Task objective:
Make an exact copy of every entry below, with the pictures left out.

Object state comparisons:
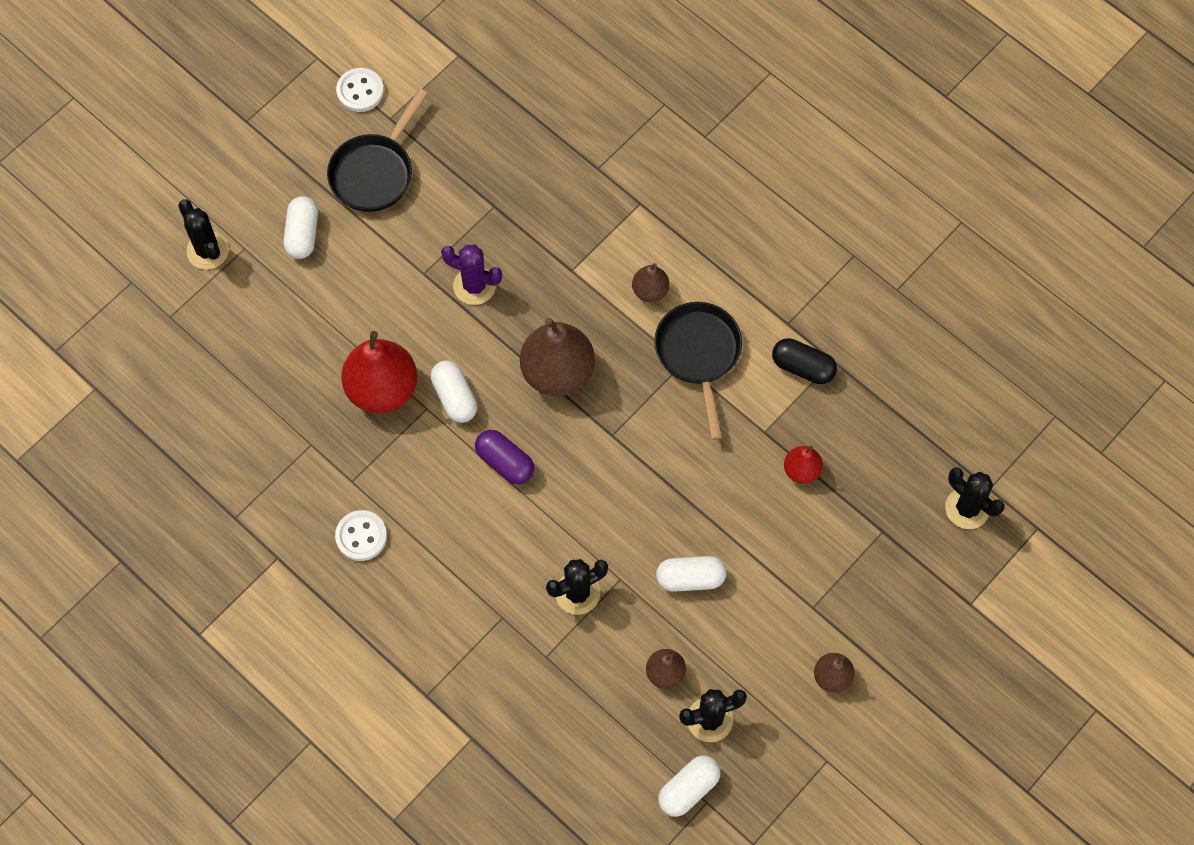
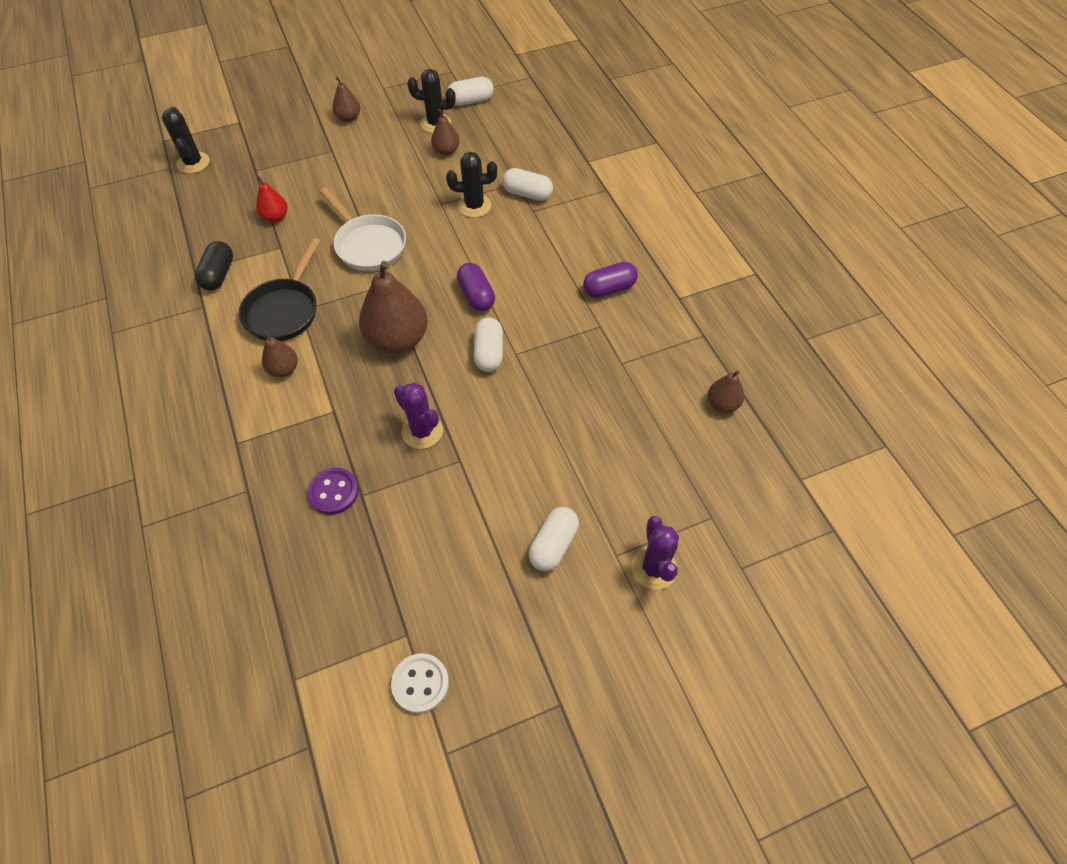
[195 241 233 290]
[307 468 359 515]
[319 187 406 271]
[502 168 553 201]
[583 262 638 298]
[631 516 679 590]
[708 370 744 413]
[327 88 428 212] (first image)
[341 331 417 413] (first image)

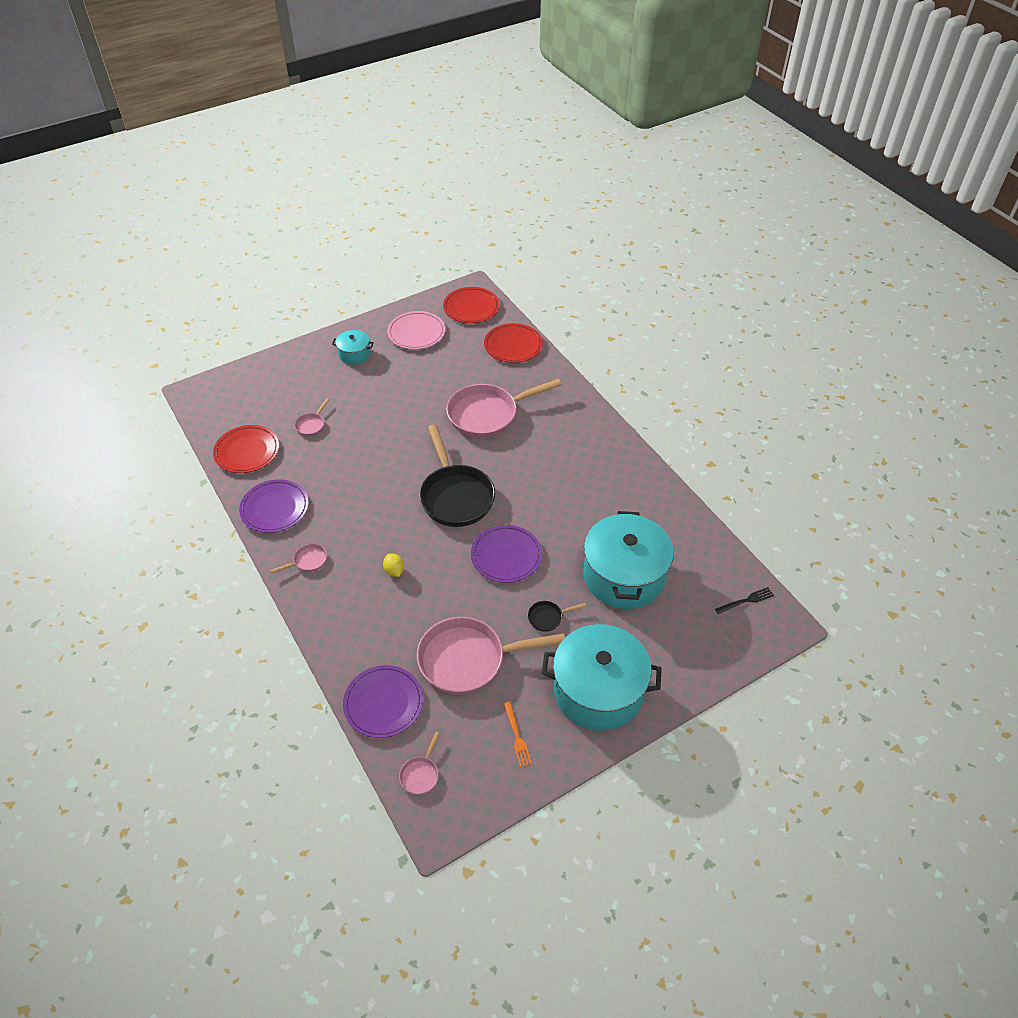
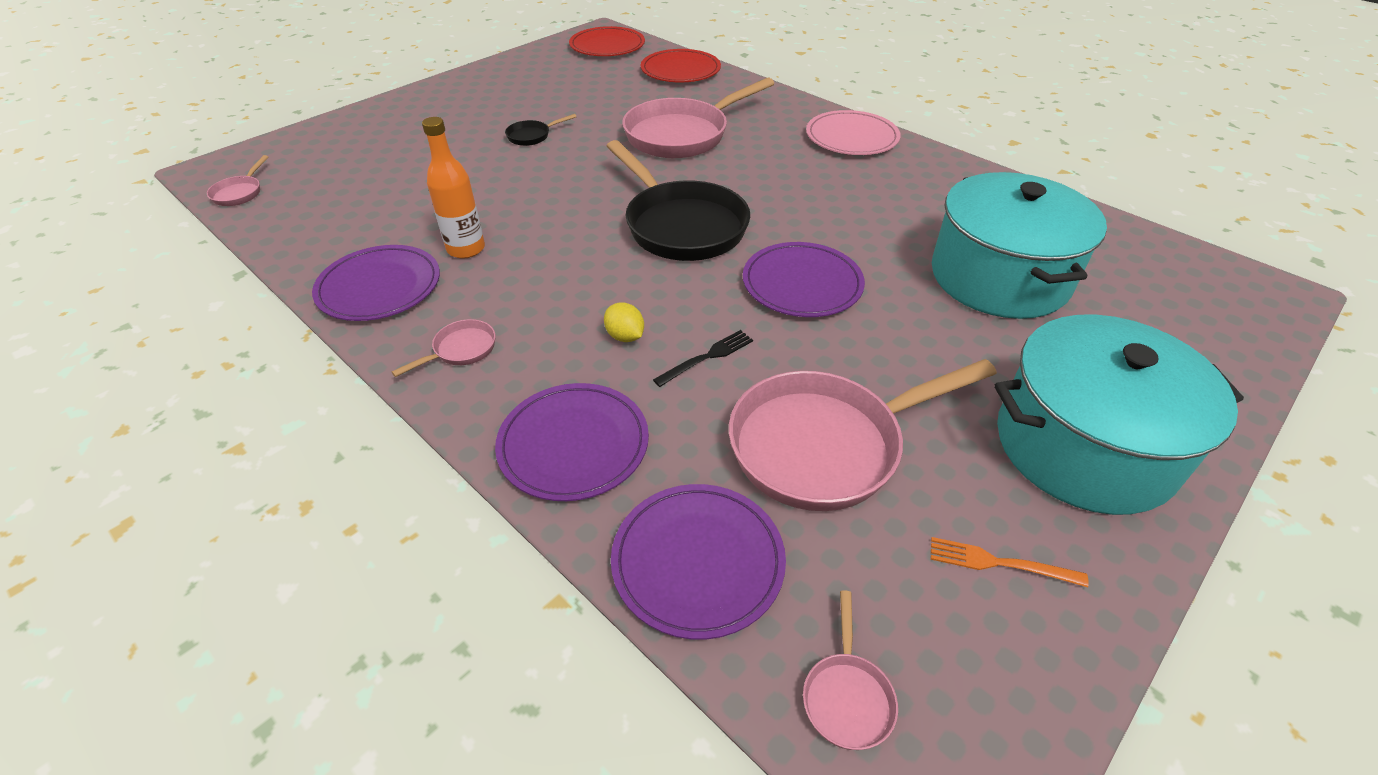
[207 155 269 206]
[422 117 485 258]
[495 383 649 501]
[505 114 576 146]
[653 330 753 387]
[806 110 901 155]
[931 537 1089 587]
[213 425 279 473] (first image)
[332 330 374 365] (first image)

Response to this task:
[195 241 233 290]
[307 468 359 515]
[319 187 406 271]
[502 168 553 201]
[583 262 638 298]
[631 516 679 590]
[708 370 744 413]
[327 88 428 212] (first image)
[341 331 417 413] (first image)

[207 155 269 206]
[422 117 485 258]
[495 383 649 501]
[505 114 576 146]
[653 330 753 387]
[806 110 901 155]
[931 537 1089 587]
[213 425 279 473] (first image)
[332 330 374 365] (first image)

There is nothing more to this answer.